== WORK TO COMPLETE ==
Format every line in the records below as a JSON list of strings, one string per line, leaving out any blank lines.

:: SOURCE MATERIAL ::

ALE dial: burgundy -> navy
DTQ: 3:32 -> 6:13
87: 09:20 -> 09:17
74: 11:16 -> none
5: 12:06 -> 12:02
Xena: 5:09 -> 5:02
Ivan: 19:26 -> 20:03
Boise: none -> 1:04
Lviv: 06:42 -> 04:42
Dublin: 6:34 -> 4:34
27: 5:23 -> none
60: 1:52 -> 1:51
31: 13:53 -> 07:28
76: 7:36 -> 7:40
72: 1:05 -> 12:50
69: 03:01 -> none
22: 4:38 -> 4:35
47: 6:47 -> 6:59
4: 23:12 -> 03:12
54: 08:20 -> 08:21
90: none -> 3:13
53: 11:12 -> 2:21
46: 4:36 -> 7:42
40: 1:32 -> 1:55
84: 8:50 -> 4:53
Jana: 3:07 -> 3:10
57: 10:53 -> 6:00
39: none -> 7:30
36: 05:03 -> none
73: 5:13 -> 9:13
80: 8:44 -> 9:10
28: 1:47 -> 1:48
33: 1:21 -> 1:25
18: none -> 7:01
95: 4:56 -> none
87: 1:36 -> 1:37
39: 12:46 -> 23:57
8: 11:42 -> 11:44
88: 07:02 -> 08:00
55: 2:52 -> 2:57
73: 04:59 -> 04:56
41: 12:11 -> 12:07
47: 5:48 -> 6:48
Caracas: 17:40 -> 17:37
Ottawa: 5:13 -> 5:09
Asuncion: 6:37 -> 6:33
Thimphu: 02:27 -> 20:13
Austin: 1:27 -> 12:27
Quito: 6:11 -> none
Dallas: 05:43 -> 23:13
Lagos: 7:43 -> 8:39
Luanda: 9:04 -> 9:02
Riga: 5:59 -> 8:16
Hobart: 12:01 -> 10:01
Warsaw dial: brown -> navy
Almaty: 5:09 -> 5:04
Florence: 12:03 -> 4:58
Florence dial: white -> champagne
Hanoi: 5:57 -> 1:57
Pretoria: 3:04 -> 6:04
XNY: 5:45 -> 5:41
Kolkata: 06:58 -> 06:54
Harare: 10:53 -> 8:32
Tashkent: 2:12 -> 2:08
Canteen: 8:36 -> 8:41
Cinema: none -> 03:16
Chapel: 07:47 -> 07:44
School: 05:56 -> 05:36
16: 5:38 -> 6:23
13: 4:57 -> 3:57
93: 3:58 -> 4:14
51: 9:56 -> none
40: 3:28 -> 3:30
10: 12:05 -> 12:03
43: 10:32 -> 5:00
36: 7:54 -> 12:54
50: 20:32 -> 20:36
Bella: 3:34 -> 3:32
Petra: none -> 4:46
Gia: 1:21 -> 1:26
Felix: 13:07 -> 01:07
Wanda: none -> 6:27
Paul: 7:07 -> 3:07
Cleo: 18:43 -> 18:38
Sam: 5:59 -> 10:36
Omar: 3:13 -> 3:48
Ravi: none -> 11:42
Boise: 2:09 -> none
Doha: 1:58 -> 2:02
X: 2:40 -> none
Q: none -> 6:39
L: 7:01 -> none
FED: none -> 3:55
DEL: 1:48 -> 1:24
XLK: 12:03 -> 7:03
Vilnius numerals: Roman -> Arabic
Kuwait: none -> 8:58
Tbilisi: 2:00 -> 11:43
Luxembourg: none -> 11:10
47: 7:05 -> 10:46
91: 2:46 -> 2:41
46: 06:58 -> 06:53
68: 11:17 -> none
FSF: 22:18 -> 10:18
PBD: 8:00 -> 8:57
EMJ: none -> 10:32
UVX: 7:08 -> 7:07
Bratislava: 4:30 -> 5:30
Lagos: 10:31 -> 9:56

:::

== EXERCISE RESULT ==
[
  "ALE dial: burgundy -> navy",
  "DTQ: 3:32 -> 6:13",
  "87: 09:20 -> 09:17",
  "74: 11:16 -> none",
  "5: 12:06 -> 12:02",
  "Xena: 5:09 -> 5:02",
  "Ivan: 19:26 -> 20:03",
  "Boise: none -> 1:04",
  "Lviv: 06:42 -> 04:42",
  "Dublin: 6:34 -> 4:34",
  "27: 5:23 -> none",
  "60: 1:52 -> 1:51",
  "31: 13:53 -> 07:28",
  "76: 7:36 -> 7:40",
  "72: 1:05 -> 12:50",
  "69: 03:01 -> none",
  "22: 4:38 -> 4:35",
  "47: 6:47 -> 6:59",
  "4: 23:12 -> 03:12",
  "54: 08:20 -> 08:21",
  "90: none -> 3:13",
  "53: 11:12 -> 2:21",
  "46: 4:36 -> 7:42",
  "40: 1:32 -> 1:55",
  "84: 8:50 -> 4:53",
  "Jana: 3:07 -> 3:10",
  "57: 10:53 -> 6:00",
  "39: none -> 7:30",
  "36: 05:03 -> none",
  "73: 5:13 -> 9:13",
  "80: 8:44 -> 9:10",
  "28: 1:47 -> 1:48",
  "33: 1:21 -> 1:25",
  "18: none -> 7:01",
  "95: 4:56 -> none",
  "87: 1:36 -> 1:37",
  "39: 12:46 -> 23:57",
  "8: 11:42 -> 11:44",
  "88: 07:02 -> 08:00",
  "55: 2:52 -> 2:57",
  "73: 04:59 -> 04:56",
  "41: 12:11 -> 12:07",
  "47: 5:48 -> 6:48",
  "Caracas: 17:40 -> 17:37",
  "Ottawa: 5:13 -> 5:09",
  "Asuncion: 6:37 -> 6:33",
  "Thimphu: 02:27 -> 20:13",
  "Austin: 1:27 -> 12:27",
  "Quito: 6:11 -> none",
  "Dallas: 05:43 -> 23:13",
  "Lagos: 7:43 -> 8:39",
  "Luanda: 9:04 -> 9:02",
  "Riga: 5:59 -> 8:16",
  "Hobart: 12:01 -> 10:01",
  "Warsaw dial: brown -> navy",
  "Almaty: 5:09 -> 5:04",
  "Florence: 12:03 -> 4:58",
  "Florence dial: white -> champagne",
  "Hanoi: 5:57 -> 1:57",
  "Pretoria: 3:04 -> 6:04",
  "XNY: 5:45 -> 5:41",
  "Kolkata: 06:58 -> 06:54",
  "Harare: 10:53 -> 8:32",
  "Tashkent: 2:12 -> 2:08",
  "Canteen: 8:36 -> 8:41",
  "Cinema: none -> 03:16",
  "Chapel: 07:47 -> 07:44",
  "School: 05:56 -> 05:36",
  "16: 5:38 -> 6:23",
  "13: 4:57 -> 3:57",
  "93: 3:58 -> 4:14",
  "51: 9:56 -> none",
  "40: 3:28 -> 3:30",
  "10: 12:05 -> 12:03",
  "43: 10:32 -> 5:00",
  "36: 7:54 -> 12:54",
  "50: 20:32 -> 20:36",
  "Bella: 3:34 -> 3:32",
  "Petra: none -> 4:46",
  "Gia: 1:21 -> 1:26",
  "Felix: 13:07 -> 01:07",
  "Wanda: none -> 6:27",
  "Paul: 7:07 -> 3:07",
  "Cleo: 18:43 -> 18:38",
  "Sam: 5:59 -> 10:36",
  "Omar: 3:13 -> 3:48",
  "Ravi: none -> 11:42",
  "Boise: 2:09 -> none",
  "Doha: 1:58 -> 2:02",
  "X: 2:40 -> none",
  "Q: none -> 6:39",
  "L: 7:01 -> none",
  "FED: none -> 3:55",
  "DEL: 1:48 -> 1:24",
  "XLK: 12:03 -> 7:03",
  "Vilnius numerals: Roman -> Arabic",
  "Kuwait: none -> 8:58",
  "Tbilisi: 2:00 -> 11:43",
  "Luxembourg: none -> 11:10",
  "47: 7:05 -> 10:46",
  "91: 2:46 -> 2:41",
  "46: 06:58 -> 06:53",
  "68: 11:17 -> none",
  "FSF: 22:18 -> 10:18",
  "PBD: 8:00 -> 8:57",
  "EMJ: none -> 10:32",
  "UVX: 7:08 -> 7:07",
  "Bratislava: 4:30 -> 5:30",
  "Lagos: 10:31 -> 9:56"
]